▶ [Source material]
= Beginning of Section =

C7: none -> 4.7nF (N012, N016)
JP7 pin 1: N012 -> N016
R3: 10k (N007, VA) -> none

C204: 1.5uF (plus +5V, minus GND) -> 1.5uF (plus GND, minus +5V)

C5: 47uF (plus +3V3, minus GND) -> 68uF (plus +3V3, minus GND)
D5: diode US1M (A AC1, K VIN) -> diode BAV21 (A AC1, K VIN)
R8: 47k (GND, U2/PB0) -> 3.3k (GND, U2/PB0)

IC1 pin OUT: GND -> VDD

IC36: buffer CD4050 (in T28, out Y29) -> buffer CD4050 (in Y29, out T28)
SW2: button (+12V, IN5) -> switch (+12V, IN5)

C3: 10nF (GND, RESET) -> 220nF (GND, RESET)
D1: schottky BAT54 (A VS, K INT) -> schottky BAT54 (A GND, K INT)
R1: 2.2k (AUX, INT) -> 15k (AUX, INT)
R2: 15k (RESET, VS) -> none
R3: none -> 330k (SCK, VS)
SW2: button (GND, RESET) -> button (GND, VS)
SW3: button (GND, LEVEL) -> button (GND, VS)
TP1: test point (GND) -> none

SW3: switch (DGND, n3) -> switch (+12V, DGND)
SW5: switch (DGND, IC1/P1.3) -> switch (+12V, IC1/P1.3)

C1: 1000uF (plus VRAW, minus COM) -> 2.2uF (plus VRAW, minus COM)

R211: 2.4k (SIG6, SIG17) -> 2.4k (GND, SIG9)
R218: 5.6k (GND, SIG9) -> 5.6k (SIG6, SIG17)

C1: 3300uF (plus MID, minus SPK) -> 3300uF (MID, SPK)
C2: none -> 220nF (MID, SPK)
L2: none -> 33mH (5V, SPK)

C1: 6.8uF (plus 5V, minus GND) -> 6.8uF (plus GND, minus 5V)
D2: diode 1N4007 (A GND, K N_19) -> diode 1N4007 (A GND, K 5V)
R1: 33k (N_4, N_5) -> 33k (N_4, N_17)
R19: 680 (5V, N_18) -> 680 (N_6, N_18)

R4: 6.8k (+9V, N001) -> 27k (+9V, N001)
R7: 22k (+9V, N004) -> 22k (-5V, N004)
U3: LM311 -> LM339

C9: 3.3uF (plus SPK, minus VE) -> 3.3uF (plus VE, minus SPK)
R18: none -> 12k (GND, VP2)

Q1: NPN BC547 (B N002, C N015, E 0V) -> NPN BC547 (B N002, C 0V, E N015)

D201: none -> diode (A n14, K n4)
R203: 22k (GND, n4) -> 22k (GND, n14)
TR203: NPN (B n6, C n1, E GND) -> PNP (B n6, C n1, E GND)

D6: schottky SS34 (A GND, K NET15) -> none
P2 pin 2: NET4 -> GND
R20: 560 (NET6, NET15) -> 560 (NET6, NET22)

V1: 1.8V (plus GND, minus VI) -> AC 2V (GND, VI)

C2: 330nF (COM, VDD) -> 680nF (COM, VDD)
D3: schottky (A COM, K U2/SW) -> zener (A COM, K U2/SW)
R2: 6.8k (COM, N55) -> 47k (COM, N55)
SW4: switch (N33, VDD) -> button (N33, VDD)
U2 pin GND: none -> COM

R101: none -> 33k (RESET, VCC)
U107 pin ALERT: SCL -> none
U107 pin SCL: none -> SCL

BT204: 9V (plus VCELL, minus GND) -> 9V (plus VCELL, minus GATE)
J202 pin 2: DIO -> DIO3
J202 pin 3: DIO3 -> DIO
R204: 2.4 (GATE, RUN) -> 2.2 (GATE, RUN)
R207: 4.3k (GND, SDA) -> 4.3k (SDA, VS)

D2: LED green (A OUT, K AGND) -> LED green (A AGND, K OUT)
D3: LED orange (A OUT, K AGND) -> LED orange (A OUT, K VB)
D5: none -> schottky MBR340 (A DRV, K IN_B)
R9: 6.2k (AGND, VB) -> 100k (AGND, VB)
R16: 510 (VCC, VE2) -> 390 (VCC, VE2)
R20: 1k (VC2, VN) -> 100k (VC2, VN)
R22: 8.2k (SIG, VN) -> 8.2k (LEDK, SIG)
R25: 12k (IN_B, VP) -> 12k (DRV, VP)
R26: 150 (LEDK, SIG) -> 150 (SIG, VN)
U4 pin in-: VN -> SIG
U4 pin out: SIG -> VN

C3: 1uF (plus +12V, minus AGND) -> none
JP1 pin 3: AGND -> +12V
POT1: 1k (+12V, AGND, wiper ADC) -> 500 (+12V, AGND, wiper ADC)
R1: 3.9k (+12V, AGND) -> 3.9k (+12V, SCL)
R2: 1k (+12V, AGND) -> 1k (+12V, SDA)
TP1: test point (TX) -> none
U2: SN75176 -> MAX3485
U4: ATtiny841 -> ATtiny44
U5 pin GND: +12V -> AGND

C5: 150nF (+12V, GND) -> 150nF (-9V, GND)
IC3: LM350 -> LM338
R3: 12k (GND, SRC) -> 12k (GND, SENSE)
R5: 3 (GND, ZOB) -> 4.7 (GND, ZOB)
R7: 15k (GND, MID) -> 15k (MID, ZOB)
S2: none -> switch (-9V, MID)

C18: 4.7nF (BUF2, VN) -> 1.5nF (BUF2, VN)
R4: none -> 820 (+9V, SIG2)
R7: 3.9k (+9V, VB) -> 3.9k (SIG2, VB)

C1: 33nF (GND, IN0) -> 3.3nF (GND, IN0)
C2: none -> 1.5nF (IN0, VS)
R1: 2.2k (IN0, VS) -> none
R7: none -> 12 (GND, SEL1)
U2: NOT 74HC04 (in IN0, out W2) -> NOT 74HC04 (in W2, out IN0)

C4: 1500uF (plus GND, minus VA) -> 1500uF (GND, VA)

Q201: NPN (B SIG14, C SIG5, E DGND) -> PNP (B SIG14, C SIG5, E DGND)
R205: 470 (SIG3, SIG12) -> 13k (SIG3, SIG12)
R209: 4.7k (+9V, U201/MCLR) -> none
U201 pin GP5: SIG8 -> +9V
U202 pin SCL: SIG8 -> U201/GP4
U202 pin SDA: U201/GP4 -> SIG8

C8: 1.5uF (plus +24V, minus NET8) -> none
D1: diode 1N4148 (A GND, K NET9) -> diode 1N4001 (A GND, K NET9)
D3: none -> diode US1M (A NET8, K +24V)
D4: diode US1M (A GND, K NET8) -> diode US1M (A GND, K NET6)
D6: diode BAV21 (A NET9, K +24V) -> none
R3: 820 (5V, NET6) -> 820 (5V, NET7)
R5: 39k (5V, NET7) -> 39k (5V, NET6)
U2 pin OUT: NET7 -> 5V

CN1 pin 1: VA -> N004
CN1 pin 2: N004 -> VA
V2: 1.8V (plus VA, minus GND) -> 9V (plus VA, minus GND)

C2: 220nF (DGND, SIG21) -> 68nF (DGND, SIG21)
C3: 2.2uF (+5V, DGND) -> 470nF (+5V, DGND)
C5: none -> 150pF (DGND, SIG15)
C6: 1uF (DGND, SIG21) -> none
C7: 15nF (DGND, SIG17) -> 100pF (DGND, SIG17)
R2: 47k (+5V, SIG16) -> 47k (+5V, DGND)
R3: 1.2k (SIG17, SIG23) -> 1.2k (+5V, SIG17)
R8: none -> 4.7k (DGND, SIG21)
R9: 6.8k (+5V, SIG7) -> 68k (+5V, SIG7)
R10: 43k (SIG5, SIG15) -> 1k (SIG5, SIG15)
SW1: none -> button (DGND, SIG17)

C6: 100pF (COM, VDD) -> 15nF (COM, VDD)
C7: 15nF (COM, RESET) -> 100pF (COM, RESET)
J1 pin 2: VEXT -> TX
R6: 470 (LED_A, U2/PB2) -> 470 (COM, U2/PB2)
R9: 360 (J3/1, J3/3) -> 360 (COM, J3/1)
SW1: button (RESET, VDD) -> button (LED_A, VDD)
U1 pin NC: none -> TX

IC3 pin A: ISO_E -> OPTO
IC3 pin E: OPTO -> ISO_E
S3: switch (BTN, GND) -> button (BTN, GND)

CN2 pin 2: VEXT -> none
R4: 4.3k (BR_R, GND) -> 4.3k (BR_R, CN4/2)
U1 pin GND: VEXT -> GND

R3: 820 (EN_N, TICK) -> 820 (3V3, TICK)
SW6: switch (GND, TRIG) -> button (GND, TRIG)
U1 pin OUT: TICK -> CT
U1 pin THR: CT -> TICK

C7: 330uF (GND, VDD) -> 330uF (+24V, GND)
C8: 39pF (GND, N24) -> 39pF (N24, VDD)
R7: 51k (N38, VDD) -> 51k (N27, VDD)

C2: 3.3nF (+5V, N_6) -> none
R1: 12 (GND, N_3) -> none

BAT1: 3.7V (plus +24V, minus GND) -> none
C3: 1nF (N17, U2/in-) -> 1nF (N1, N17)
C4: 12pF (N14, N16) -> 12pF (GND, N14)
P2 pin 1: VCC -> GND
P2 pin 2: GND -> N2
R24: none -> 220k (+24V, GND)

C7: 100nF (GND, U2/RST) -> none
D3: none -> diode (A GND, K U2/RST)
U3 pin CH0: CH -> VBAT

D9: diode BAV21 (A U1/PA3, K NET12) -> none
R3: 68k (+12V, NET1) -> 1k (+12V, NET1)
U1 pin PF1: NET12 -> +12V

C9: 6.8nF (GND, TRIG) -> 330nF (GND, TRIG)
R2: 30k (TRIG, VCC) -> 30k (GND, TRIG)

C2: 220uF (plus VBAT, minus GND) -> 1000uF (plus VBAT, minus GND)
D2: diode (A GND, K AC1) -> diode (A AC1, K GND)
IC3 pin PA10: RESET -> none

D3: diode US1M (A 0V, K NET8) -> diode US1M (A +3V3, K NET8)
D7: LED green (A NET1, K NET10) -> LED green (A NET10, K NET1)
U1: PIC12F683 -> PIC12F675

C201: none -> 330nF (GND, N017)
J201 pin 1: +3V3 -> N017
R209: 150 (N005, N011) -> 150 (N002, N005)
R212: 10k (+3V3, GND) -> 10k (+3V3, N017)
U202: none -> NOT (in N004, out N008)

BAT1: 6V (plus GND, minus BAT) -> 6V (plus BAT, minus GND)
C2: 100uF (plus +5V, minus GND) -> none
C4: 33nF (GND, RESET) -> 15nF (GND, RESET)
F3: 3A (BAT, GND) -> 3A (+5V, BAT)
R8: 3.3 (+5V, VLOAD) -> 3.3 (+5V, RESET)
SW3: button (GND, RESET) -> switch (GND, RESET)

= End of Section =

▶ [Exercise]
Your answer should be every line above that contains the word "GATE".

▶ [Answer]
BT204: 9V (plus VCELL, minus GND) -> 9V (plus VCELL, minus GATE)
R204: 2.4 (GATE, RUN) -> 2.2 (GATE, RUN)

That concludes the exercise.